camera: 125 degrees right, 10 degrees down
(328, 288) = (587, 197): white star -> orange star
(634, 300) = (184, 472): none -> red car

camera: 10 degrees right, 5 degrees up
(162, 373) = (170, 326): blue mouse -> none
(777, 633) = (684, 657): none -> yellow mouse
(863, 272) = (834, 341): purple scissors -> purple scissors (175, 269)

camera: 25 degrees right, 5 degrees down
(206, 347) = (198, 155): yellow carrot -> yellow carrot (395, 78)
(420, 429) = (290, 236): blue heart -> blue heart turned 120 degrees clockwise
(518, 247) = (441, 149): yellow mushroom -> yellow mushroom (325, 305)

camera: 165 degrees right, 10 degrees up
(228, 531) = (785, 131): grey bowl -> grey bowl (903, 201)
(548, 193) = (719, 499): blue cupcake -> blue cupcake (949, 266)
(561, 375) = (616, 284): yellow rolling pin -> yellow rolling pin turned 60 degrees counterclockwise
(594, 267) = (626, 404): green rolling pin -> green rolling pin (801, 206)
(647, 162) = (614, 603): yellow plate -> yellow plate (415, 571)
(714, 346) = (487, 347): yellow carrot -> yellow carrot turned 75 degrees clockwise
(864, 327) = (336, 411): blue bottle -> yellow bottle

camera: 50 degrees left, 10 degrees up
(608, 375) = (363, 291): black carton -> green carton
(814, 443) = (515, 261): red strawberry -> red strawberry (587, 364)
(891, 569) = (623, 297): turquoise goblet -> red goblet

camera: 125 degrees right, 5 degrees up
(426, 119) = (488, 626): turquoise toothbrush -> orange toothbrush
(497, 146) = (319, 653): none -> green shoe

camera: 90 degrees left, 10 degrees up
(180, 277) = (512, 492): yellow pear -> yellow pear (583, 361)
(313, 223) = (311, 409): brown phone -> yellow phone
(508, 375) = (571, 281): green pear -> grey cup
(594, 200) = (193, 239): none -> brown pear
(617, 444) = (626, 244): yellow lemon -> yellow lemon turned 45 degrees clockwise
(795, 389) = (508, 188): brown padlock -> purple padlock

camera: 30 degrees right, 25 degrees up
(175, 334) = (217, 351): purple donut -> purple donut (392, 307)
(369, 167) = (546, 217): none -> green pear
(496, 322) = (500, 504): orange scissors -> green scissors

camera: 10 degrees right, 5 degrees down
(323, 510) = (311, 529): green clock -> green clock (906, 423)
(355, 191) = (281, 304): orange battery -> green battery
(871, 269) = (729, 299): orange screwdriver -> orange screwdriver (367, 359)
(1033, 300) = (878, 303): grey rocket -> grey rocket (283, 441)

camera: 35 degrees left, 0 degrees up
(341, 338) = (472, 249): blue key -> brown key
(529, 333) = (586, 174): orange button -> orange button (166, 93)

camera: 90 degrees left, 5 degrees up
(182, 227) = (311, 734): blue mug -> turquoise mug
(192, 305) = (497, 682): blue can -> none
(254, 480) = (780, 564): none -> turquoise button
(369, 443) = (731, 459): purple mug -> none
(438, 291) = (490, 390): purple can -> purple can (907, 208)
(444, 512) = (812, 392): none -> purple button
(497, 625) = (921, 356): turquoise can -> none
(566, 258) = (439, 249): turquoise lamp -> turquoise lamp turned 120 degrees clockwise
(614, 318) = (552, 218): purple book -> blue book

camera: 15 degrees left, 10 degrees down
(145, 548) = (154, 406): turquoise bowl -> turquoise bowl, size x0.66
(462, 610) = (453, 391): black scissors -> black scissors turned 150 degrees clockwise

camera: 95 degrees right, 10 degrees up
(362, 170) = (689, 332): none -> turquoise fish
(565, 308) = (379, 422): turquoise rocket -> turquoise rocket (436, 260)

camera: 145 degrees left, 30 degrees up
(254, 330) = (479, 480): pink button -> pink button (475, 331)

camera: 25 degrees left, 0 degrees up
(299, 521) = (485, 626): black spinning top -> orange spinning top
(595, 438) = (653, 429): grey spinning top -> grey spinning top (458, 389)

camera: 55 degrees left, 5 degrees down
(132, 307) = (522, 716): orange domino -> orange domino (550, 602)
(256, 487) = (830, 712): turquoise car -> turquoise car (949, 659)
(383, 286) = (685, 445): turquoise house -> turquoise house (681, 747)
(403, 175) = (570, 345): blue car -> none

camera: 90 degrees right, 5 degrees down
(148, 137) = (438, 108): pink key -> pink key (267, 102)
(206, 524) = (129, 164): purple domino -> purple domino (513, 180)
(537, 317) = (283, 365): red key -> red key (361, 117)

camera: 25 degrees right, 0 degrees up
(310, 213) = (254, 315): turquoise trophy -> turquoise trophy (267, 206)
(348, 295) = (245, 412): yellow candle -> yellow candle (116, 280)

◆ What you will do
One stretch of the lines above is wanted, from the line that contains "(634, 300) = (184, 472): none -> red car" through the line that contains "(313, 223) = (311, 409): brown". Output it exactly.

◆ Answer section
(634, 300) = (184, 472): none -> red car

camera: 10 degrees right, 5 degrees up
(162, 373) = (170, 326): blue mouse -> none
(777, 633) = (684, 657): none -> yellow mouse
(863, 272) = (834, 341): purple scissors -> purple scissors (175, 269)

camera: 25 degrees right, 5 degrees down
(206, 347) = (198, 155): yellow carrot -> yellow carrot (395, 78)
(420, 429) = (290, 236): blue heart -> blue heart turned 120 degrees clockwise
(518, 247) = (441, 149): yellow mushroom -> yellow mushroom (325, 305)

camera: 165 degrees right, 10 degrees up
(228, 531) = (785, 131): grey bowl -> grey bowl (903, 201)
(548, 193) = (719, 499): blue cupcake -> blue cupcake (949, 266)
(561, 375) = (616, 284): yellow rolling pin -> yellow rolling pin turned 60 degrees counterclockwise
(594, 267) = (626, 404): green rolling pin -> green rolling pin (801, 206)
(647, 162) = (614, 603): yellow plate -> yellow plate (415, 571)
(714, 346) = (487, 347): yellow carrot -> yellow carrot turned 75 degrees clockwise
(864, 327) = (336, 411): blue bottle -> yellow bottle

camera: 50 degrees left, 10 degrees up
(608, 375) = (363, 291): black carton -> green carton
(814, 443) = (515, 261): red strawberry -> red strawberry (587, 364)
(891, 569) = (623, 297): turquoise goblet -> red goblet

camera: 125 degrees right, 5 degrees up
(426, 119) = (488, 626): turquoise toothbrush -> orange toothbrush
(497, 146) = (319, 653): none -> green shoe

camera: 90 degrees left, 10 degrees up
(180, 277) = (512, 492): yellow pear -> yellow pear (583, 361)
(313, 223) = (311, 409): brown phone -> yellow phone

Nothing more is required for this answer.